--- START ---

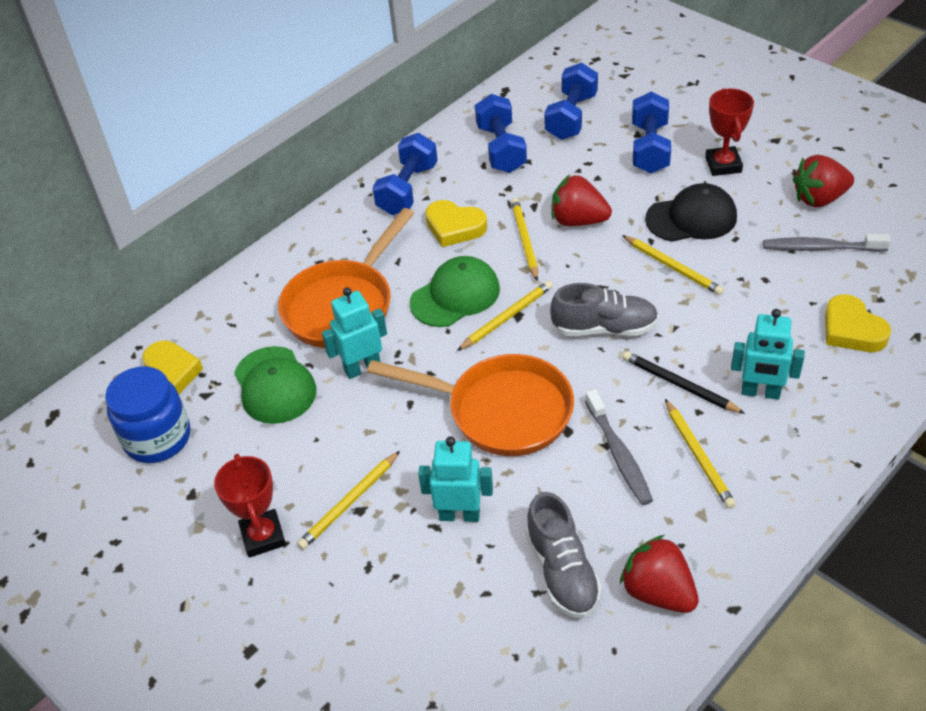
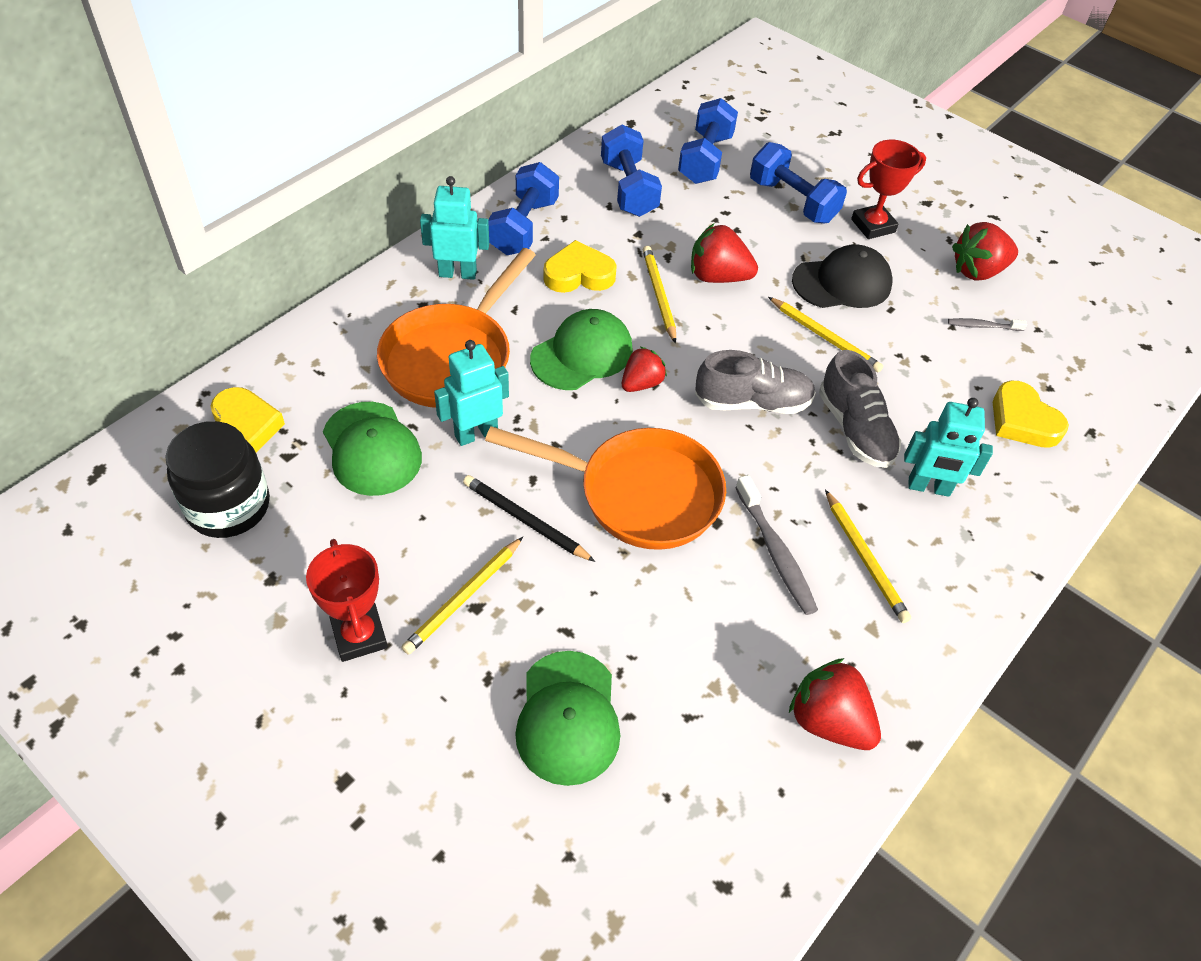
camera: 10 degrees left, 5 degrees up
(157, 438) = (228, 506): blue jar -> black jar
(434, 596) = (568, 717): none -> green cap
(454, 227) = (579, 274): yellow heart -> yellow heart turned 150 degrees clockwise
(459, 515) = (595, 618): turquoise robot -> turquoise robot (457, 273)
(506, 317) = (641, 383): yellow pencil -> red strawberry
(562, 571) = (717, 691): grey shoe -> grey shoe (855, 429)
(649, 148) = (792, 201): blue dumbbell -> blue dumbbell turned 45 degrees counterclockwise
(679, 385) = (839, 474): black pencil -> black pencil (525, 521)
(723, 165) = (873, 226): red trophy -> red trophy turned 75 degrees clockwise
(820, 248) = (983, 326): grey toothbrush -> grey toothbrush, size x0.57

--- END ---
--- START ---

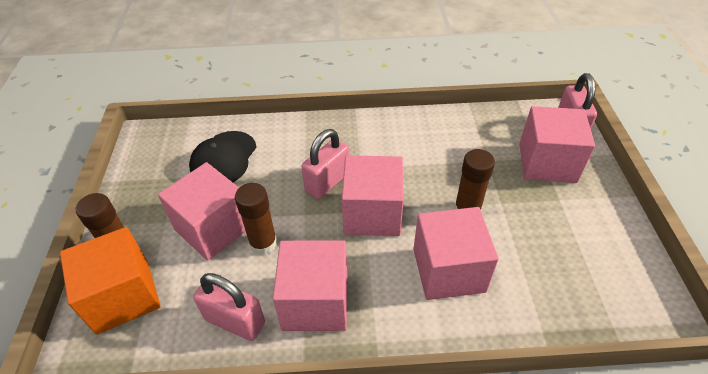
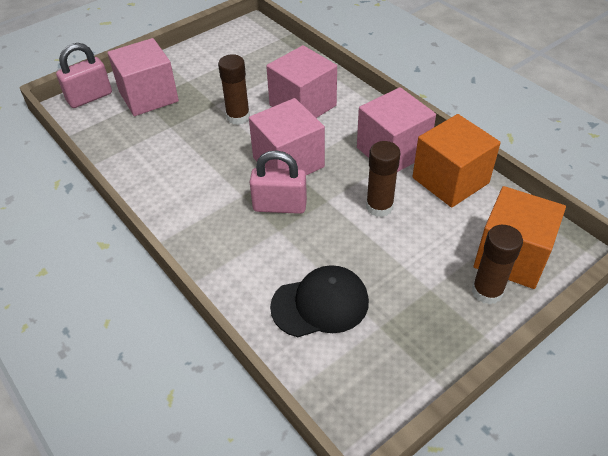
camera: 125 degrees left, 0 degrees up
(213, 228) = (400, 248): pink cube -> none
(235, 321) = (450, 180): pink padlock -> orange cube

--- END ---

EXERCISE AIM: All that should be written out is the stretch of lines above between the one holding "camera: 10 degrees left, 5 degrees up" and the one holding "(820, 248) = (983, 326): grey", inclusive, exactly as given.

OUTPUT:
camera: 10 degrees left, 5 degrees up
(157, 438) = (228, 506): blue jar -> black jar
(434, 596) = (568, 717): none -> green cap
(454, 227) = (579, 274): yellow heart -> yellow heart turned 150 degrees clockwise
(459, 515) = (595, 618): turquoise robot -> turquoise robot (457, 273)
(506, 317) = (641, 383): yellow pencil -> red strawberry
(562, 571) = (717, 691): grey shoe -> grey shoe (855, 429)
(649, 148) = (792, 201): blue dumbbell -> blue dumbbell turned 45 degrees counterclockwise
(679, 385) = (839, 474): black pencil -> black pencil (525, 521)
(723, 165) = (873, 226): red trophy -> red trophy turned 75 degrees clockwise
(820, 248) = (983, 326): grey toothbrush -> grey toothbrush, size x0.57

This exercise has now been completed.